── AVAILABLE DATA ──

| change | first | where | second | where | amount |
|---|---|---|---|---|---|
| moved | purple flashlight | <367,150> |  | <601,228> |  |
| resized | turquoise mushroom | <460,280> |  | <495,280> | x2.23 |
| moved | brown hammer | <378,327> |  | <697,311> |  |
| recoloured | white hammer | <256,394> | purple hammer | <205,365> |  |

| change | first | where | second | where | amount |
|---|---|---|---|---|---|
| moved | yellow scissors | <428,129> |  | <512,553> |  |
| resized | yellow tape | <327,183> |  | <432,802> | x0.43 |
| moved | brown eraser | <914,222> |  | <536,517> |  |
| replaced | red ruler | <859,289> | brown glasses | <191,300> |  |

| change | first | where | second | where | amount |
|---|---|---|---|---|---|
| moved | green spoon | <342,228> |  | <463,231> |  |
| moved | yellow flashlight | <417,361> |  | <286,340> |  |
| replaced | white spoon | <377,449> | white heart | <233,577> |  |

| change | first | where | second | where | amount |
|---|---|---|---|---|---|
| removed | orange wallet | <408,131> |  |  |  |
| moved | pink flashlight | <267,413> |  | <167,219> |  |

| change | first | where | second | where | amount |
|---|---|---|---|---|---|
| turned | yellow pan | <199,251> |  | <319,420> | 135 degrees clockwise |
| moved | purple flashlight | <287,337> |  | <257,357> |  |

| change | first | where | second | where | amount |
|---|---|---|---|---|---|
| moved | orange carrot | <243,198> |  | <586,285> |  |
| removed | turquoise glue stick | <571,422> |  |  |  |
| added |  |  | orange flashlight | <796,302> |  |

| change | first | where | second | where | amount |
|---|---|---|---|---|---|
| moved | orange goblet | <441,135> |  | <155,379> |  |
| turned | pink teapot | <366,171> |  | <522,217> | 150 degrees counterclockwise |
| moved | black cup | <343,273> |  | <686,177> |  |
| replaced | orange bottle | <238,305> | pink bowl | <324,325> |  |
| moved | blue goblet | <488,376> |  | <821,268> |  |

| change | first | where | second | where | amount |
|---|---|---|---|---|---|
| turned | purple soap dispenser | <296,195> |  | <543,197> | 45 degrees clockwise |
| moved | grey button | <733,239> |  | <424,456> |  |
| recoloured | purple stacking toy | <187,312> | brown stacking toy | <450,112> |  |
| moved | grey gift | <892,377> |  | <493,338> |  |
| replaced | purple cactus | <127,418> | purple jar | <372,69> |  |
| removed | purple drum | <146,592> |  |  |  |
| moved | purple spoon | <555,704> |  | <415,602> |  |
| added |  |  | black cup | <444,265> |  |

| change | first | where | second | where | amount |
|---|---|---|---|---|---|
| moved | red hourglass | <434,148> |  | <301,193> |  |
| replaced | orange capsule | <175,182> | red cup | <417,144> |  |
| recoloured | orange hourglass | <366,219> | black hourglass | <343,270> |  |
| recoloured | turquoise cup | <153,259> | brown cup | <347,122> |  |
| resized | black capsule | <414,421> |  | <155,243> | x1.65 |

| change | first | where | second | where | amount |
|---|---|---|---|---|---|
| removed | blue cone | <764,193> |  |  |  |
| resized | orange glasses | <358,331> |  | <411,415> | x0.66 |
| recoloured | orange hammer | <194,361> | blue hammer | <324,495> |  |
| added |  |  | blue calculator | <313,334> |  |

───

§ YOUR GOAL: The data are to be transcribed in full, exactly as given.

§ SOLUTION BELOW:
| change | first | where | second | where | amount |
|---|---|---|---|---|---|
| moved | purple flashlight | <367,150> |  | <601,228> |  |
| resized | turquoise mushroom | <460,280> |  | <495,280> | x2.23 |
| moved | brown hammer | <378,327> |  | <697,311> |  |
| recoloured | white hammer | <256,394> | purple hammer | <205,365> |  |

| change | first | where | second | where | amount |
|---|---|---|---|---|---|
| moved | yellow scissors | <428,129> |  | <512,553> |  |
| resized | yellow tape | <327,183> |  | <432,802> | x0.43 |
| moved | brown eraser | <914,222> |  | <536,517> |  |
| replaced | red ruler | <859,289> | brown glasses | <191,300> |  |

| change | first | where | second | where | amount |
|---|---|---|---|---|---|
| moved | green spoon | <342,228> |  | <463,231> |  |
| moved | yellow flashlight | <417,361> |  | <286,340> |  |
| replaced | white spoon | <377,449> | white heart | <233,577> |  |

| change | first | where | second | where | amount |
|---|---|---|---|---|---|
| removed | orange wallet | <408,131> |  |  |  |
| moved | pink flashlight | <267,413> |  | <167,219> |  |

| change | first | where | second | where | amount |
|---|---|---|---|---|---|
| turned | yellow pan | <199,251> |  | <319,420> | 135 degrees clockwise |
| moved | purple flashlight | <287,337> |  | <257,357> |  |

| change | first | where | second | where | amount |
|---|---|---|---|---|---|
| moved | orange carrot | <243,198> |  | <586,285> |  |
| removed | turquoise glue stick | <571,422> |  |  |  |
| added |  |  | orange flashlight | <796,302> |  |

| change | first | where | second | where | amount |
|---|---|---|---|---|---|
| moved | orange goblet | <441,135> |  | <155,379> |  |
| turned | pink teapot | <366,171> |  | <522,217> | 150 degrees counterclockwise |
| moved | black cup | <343,273> |  | <686,177> |  |
| replaced | orange bottle | <238,305> | pink bowl | <324,325> |  |
| moved | blue goblet | <488,376> |  | <821,268> |  |

| change | first | where | second | where | amount |
|---|---|---|---|---|---|
| turned | purple soap dispenser | <296,195> |  | <543,197> | 45 degrees clockwise |
| moved | grey button | <733,239> |  | <424,456> |  |
| recoloured | purple stacking toy | <187,312> | brown stacking toy | <450,112> |  |
| moved | grey gift | <892,377> |  | <493,338> |  |
| replaced | purple cactus | <127,418> | purple jar | <372,69> |  |
| removed | purple drum | <146,592> |  |  |  |
| moved | purple spoon | <555,704> |  | <415,602> |  |
| added |  |  | black cup | <444,265> |  |

| change | first | where | second | where | amount |
|---|---|---|---|---|---|
| moved | red hourglass | <434,148> |  | <301,193> |  |
| replaced | orange capsule | <175,182> | red cup | <417,144> |  |
| recoloured | orange hourglass | <366,219> | black hourglass | <343,270> |  |
| recoloured | turquoise cup | <153,259> | brown cup | <347,122> |  |
| resized | black capsule | <414,421> |  | <155,243> | x1.65 |

| change | first | where | second | where | amount |
|---|---|---|---|---|---|
| removed | blue cone | <764,193> |  |  |  |
| resized | orange glasses | <358,331> |  | <411,415> | x0.66 |
| recoloured | orange hammer | <194,361> | blue hammer | <324,495> |  |
| added |  |  | blue calculator | <313,334> |  |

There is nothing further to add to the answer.